Prompt >> Print the listing below in its entirety, character for character.

Task inputs >>
▬▬▬▬▬▬▬▬▬▬
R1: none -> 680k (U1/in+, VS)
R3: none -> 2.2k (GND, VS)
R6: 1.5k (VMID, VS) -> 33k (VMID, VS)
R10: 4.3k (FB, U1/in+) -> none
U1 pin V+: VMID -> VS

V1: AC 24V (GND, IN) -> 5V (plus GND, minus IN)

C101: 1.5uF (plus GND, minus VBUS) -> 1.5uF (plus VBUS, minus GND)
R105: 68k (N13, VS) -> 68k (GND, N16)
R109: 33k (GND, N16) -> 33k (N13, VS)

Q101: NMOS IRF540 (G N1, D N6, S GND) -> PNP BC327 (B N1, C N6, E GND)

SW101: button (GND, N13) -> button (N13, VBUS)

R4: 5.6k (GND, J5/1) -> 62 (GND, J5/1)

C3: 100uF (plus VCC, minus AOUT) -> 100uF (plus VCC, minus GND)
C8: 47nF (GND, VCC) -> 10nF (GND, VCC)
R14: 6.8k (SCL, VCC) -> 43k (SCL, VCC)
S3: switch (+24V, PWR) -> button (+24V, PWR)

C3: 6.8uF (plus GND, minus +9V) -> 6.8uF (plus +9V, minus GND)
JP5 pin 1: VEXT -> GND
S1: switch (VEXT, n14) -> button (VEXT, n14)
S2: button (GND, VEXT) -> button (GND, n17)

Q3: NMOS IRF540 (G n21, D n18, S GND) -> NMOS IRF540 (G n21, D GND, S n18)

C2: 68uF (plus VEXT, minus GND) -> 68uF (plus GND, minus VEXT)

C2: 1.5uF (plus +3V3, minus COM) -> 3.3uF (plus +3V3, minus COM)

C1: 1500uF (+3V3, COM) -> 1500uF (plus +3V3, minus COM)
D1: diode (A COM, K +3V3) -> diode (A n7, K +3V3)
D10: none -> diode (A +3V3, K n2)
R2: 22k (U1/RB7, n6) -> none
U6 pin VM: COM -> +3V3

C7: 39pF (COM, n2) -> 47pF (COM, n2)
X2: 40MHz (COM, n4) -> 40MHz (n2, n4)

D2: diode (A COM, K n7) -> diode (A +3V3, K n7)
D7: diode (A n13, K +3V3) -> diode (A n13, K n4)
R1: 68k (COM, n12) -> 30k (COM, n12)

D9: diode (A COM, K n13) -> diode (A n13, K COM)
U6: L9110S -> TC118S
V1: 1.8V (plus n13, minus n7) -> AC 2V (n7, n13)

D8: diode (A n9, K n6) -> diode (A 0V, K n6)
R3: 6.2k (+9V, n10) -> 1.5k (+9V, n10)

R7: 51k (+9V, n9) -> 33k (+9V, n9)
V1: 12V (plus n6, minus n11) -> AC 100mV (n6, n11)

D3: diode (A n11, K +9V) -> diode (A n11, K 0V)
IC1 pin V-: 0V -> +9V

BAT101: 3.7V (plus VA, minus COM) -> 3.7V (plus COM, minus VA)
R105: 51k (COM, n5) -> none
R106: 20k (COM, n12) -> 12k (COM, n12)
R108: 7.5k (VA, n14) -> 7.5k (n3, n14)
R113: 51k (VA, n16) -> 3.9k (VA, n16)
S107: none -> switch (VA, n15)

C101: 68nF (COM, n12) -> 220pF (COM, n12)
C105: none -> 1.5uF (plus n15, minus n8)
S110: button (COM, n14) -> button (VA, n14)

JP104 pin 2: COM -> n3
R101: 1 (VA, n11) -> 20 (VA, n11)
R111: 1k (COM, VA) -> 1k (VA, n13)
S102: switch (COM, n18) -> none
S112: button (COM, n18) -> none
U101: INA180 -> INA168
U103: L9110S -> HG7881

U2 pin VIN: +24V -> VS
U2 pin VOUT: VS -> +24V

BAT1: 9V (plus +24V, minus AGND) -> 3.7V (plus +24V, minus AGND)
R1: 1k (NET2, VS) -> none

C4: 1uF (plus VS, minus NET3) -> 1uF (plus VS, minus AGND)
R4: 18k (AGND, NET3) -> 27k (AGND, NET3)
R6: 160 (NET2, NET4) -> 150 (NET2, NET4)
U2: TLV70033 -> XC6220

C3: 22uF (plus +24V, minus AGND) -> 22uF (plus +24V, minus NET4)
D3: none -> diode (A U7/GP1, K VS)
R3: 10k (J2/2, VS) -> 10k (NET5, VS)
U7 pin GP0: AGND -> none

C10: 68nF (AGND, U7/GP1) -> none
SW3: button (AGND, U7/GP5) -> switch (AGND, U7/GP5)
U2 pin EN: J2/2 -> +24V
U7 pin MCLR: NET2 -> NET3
▬▬▬▬▬▬▬▬▬▬
Answer section >>
R1: none -> 680k (U1/in+, VS)
R3: none -> 2.2k (GND, VS)
R6: 1.5k (VMID, VS) -> 33k (VMID, VS)
R10: 4.3k (FB, U1/in+) -> none
U1 pin V+: VMID -> VS

V1: AC 24V (GND, IN) -> 5V (plus GND, minus IN)

C101: 1.5uF (plus GND, minus VBUS) -> 1.5uF (plus VBUS, minus GND)
R105: 68k (N13, VS) -> 68k (GND, N16)
R109: 33k (GND, N16) -> 33k (N13, VS)

Q101: NMOS IRF540 (G N1, D N6, S GND) -> PNP BC327 (B N1, C N6, E GND)

SW101: button (GND, N13) -> button (N13, VBUS)

R4: 5.6k (GND, J5/1) -> 62 (GND, J5/1)

C3: 100uF (plus VCC, minus AOUT) -> 100uF (plus VCC, minus GND)
C8: 47nF (GND, VCC) -> 10nF (GND, VCC)
R14: 6.8k (SCL, VCC) -> 43k (SCL, VCC)
S3: switch (+24V, PWR) -> button (+24V, PWR)

C3: 6.8uF (plus GND, minus +9V) -> 6.8uF (plus +9V, minus GND)
JP5 pin 1: VEXT -> GND
S1: switch (VEXT, n14) -> button (VEXT, n14)
S2: button (GND, VEXT) -> button (GND, n17)

Q3: NMOS IRF540 (G n21, D n18, S GND) -> NMOS IRF540 (G n21, D GND, S n18)

C2: 68uF (plus VEXT, minus GND) -> 68uF (plus GND, minus VEXT)

C2: 1.5uF (plus +3V3, minus COM) -> 3.3uF (plus +3V3, minus COM)

C1: 1500uF (+3V3, COM) -> 1500uF (plus +3V3, minus COM)
D1: diode (A COM, K +3V3) -> diode (A n7, K +3V3)
D10: none -> diode (A +3V3, K n2)
R2: 22k (U1/RB7, n6) -> none
U6 pin VM: COM -> +3V3

C7: 39pF (COM, n2) -> 47pF (COM, n2)
X2: 40MHz (COM, n4) -> 40MHz (n2, n4)

D2: diode (A COM, K n7) -> diode (A +3V3, K n7)
D7: diode (A n13, K +3V3) -> diode (A n13, K n4)
R1: 68k (COM, n12) -> 30k (COM, n12)

D9: diode (A COM, K n13) -> diode (A n13, K COM)
U6: L9110S -> TC118S
V1: 1.8V (plus n13, minus n7) -> AC 2V (n7, n13)

D8: diode (A n9, K n6) -> diode (A 0V, K n6)
R3: 6.2k (+9V, n10) -> 1.5k (+9V, n10)

R7: 51k (+9V, n9) -> 33k (+9V, n9)
V1: 12V (plus n6, minus n11) -> AC 100mV (n6, n11)

D3: diode (A n11, K +9V) -> diode (A n11, K 0V)
IC1 pin V-: 0V -> +9V

BAT101: 3.7V (plus VA, minus COM) -> 3.7V (plus COM, minus VA)
R105: 51k (COM, n5) -> none
R106: 20k (COM, n12) -> 12k (COM, n12)
R108: 7.5k (VA, n14) -> 7.5k (n3, n14)
R113: 51k (VA, n16) -> 3.9k (VA, n16)
S107: none -> switch (VA, n15)

C101: 68nF (COM, n12) -> 220pF (COM, n12)
C105: none -> 1.5uF (plus n15, minus n8)
S110: button (COM, n14) -> button (VA, n14)

JP104 pin 2: COM -> n3
R101: 1 (VA, n11) -> 20 (VA, n11)
R111: 1k (COM, VA) -> 1k (VA, n13)
S102: switch (COM, n18) -> none
S112: button (COM, n18) -> none
U101: INA180 -> INA168
U103: L9110S -> HG7881

U2 pin VIN: +24V -> VS
U2 pin VOUT: VS -> +24V

BAT1: 9V (plus +24V, minus AGND) -> 3.7V (plus +24V, minus AGND)
R1: 1k (NET2, VS) -> none

C4: 1uF (plus VS, minus NET3) -> 1uF (plus VS, minus AGND)
R4: 18k (AGND, NET3) -> 27k (AGND, NET3)
R6: 160 (NET2, NET4) -> 150 (NET2, NET4)
U2: TLV70033 -> XC6220

C3: 22uF (plus +24V, minus AGND) -> 22uF (plus +24V, minus NET4)
D3: none -> diode (A U7/GP1, K VS)
R3: 10k (J2/2, VS) -> 10k (NET5, VS)
U7 pin GP0: AGND -> none

C10: 68nF (AGND, U7/GP1) -> none
SW3: button (AGND, U7/GP5) -> switch (AGND, U7/GP5)
U2 pin EN: J2/2 -> +24V
U7 pin MCLR: NET2 -> NET3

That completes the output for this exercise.